BEGIN Record set
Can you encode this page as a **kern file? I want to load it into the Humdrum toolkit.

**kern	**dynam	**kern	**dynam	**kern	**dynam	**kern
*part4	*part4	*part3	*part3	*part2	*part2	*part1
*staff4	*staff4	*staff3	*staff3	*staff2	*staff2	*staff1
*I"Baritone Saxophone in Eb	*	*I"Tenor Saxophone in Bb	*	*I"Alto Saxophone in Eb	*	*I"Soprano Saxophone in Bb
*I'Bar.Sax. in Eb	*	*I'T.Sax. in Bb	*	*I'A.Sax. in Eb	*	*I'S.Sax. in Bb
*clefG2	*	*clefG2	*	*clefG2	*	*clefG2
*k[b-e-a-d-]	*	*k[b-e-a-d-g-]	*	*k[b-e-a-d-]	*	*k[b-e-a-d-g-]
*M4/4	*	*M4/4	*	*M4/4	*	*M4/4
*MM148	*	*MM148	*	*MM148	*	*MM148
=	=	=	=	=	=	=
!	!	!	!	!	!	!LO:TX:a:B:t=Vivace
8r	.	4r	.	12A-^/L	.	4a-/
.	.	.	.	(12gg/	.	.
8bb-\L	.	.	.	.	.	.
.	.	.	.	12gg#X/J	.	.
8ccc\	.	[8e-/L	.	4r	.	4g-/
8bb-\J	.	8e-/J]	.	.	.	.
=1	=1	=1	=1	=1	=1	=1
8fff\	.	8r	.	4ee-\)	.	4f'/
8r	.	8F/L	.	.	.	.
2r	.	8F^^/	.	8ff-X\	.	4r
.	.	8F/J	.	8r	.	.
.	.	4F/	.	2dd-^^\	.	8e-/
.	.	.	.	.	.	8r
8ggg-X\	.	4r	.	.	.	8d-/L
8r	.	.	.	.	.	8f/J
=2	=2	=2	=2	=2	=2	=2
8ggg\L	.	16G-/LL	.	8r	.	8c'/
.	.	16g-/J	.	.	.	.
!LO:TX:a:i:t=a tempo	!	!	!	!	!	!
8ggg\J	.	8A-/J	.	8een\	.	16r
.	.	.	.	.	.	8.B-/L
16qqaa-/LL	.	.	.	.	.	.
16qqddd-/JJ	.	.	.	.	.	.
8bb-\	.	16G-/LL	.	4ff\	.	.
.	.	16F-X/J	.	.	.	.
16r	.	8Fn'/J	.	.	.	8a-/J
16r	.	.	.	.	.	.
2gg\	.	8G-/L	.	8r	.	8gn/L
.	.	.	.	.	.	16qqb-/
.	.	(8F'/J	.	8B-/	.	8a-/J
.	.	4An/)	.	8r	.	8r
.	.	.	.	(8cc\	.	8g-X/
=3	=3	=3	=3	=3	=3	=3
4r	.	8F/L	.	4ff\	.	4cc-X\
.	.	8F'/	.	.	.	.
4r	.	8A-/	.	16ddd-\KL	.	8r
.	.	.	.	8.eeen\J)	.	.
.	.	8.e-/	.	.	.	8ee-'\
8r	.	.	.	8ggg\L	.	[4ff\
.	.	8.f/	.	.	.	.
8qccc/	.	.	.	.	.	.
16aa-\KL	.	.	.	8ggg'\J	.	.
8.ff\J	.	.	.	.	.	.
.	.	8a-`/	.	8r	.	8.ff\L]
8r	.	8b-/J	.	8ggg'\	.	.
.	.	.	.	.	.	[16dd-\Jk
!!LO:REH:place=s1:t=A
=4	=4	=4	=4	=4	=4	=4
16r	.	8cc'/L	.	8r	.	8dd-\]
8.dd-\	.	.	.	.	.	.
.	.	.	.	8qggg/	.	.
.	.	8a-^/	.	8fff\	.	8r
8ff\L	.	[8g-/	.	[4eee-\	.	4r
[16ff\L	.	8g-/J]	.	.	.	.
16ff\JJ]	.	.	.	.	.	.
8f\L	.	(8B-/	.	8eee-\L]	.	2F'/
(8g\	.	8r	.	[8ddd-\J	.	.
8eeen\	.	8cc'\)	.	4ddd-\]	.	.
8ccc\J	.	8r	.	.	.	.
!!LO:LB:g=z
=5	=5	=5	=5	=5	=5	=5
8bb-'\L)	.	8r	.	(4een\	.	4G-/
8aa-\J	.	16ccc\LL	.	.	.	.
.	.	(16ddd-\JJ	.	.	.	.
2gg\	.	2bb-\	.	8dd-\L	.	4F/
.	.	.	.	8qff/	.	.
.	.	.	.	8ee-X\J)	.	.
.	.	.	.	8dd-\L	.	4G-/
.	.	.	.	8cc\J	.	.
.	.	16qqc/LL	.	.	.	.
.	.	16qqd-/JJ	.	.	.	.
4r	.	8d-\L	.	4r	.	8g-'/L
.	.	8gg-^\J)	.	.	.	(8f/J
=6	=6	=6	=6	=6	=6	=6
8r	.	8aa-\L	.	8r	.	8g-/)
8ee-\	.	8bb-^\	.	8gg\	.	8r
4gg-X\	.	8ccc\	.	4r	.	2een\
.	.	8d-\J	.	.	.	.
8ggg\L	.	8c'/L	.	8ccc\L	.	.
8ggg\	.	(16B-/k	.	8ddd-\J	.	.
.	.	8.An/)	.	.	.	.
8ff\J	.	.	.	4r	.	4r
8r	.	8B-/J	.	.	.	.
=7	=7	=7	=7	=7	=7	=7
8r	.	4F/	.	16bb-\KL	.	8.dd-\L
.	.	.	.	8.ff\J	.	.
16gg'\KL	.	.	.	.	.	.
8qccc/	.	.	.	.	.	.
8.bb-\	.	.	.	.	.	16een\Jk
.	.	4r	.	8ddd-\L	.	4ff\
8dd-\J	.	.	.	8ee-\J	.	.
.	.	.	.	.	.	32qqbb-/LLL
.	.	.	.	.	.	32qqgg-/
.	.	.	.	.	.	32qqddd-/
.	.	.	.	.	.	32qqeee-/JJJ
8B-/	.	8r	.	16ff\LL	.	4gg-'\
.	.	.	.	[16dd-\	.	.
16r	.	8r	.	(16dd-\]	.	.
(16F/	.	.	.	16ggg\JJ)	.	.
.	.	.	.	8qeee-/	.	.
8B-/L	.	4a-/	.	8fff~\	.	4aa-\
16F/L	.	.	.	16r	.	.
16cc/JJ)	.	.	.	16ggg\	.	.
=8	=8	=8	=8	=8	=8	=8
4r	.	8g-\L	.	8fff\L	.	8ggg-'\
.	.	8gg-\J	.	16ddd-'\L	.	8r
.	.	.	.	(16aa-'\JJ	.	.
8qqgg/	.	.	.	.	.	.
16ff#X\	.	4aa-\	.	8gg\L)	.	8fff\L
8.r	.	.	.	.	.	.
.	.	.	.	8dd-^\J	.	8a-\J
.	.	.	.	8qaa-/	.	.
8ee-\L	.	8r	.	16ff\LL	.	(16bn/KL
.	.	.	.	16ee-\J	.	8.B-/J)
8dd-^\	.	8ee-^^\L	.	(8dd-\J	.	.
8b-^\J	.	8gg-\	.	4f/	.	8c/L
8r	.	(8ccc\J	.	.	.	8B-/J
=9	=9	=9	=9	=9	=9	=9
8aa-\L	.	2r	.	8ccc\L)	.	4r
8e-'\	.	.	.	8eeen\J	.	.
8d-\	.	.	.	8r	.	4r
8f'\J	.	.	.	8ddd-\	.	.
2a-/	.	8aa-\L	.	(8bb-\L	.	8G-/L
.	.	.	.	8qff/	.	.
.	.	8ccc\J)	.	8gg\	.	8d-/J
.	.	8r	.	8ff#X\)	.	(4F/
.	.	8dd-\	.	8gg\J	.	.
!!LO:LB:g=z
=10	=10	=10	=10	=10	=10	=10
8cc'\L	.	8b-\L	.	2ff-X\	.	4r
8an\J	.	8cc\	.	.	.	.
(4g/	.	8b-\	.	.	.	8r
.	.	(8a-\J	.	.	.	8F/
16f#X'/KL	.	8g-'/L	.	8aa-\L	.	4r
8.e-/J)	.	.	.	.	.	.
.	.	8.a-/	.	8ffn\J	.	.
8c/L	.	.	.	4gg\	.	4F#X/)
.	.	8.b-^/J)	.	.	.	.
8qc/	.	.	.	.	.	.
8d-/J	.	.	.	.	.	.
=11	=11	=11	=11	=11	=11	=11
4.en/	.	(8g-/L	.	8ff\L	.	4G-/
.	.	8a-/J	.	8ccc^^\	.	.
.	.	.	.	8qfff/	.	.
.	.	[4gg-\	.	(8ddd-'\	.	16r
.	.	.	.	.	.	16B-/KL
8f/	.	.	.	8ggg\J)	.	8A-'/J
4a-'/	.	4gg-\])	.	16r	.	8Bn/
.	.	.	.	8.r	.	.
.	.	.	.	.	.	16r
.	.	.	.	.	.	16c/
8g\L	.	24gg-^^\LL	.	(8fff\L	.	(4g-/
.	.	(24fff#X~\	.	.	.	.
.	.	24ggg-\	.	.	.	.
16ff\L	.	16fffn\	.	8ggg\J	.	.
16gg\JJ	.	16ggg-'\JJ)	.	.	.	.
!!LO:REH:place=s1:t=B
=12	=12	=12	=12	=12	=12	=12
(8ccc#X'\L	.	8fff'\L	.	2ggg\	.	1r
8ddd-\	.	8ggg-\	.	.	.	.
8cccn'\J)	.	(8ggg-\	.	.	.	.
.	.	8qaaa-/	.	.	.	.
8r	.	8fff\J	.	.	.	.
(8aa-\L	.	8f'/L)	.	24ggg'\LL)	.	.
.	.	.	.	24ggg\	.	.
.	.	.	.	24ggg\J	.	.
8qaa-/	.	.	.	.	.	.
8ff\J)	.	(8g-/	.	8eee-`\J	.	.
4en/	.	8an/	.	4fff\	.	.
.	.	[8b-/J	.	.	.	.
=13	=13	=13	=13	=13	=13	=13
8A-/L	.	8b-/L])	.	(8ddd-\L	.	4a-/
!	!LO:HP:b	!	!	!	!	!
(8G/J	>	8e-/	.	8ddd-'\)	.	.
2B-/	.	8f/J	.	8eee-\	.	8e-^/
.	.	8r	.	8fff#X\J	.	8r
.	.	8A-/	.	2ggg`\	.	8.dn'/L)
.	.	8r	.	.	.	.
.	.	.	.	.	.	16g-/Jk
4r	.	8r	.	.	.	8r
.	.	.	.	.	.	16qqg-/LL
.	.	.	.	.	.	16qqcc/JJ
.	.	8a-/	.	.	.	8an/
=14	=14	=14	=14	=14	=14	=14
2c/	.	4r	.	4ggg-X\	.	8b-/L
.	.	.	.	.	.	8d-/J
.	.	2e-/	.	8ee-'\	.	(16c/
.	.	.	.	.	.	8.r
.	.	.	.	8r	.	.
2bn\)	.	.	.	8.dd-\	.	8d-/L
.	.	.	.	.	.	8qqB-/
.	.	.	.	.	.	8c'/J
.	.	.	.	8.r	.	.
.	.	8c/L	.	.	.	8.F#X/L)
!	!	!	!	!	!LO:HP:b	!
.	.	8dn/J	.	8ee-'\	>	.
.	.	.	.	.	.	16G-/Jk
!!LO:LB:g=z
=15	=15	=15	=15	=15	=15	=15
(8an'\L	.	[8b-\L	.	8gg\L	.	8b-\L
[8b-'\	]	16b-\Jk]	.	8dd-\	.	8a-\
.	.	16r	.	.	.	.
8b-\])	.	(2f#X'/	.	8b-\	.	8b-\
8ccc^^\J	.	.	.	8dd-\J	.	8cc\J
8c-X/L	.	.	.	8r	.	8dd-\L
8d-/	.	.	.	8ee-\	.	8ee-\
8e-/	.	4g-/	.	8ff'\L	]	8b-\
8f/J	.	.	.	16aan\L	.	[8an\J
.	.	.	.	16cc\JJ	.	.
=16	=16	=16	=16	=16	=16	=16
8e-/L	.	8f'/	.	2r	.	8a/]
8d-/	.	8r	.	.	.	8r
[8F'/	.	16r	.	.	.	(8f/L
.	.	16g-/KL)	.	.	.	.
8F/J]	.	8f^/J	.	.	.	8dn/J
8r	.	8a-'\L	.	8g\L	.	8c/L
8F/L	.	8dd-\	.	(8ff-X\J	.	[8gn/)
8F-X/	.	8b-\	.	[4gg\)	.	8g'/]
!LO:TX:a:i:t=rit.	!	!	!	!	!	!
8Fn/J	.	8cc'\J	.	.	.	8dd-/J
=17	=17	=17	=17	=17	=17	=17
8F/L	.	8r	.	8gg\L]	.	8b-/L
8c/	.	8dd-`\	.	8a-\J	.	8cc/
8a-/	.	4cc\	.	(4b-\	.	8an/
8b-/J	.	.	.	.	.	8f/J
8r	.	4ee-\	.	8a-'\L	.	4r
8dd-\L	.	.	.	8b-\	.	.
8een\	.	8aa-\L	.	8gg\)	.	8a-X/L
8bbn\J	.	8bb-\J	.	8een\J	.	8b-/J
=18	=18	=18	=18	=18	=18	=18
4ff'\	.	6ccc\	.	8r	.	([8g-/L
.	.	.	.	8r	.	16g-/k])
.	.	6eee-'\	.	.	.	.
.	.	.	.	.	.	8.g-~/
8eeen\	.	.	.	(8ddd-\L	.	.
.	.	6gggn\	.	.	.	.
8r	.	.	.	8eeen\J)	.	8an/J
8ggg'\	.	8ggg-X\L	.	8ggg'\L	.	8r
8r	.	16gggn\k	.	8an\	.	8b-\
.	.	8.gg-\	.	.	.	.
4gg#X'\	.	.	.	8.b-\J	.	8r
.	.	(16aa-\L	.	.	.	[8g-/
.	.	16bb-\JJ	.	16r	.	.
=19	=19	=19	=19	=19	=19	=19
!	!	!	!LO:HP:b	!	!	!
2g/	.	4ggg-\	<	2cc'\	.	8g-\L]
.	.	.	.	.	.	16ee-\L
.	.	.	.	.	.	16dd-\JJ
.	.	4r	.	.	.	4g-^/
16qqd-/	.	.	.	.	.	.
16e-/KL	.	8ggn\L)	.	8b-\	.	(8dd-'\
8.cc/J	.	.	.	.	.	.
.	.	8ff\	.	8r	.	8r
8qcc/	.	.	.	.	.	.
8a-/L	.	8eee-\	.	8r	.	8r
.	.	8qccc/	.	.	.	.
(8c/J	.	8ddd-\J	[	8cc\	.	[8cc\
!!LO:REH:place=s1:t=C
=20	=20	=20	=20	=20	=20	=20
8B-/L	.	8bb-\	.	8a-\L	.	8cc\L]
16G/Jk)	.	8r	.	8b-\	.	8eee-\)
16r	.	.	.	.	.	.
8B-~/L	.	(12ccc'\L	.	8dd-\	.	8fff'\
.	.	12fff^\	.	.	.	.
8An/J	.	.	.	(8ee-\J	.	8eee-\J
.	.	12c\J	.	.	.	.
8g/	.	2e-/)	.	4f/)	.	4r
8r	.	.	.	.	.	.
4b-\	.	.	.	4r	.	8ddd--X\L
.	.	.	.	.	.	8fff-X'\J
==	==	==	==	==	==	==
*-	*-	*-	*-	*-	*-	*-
END Record set
Collect every line in the rows above that contains the string "place", and list those lines in their original order.

§ **Solved exercise**
!!LO:REH:place=s1:t=A
!!LO:REH:place=s1:t=B
!!LO:REH:place=s1:t=C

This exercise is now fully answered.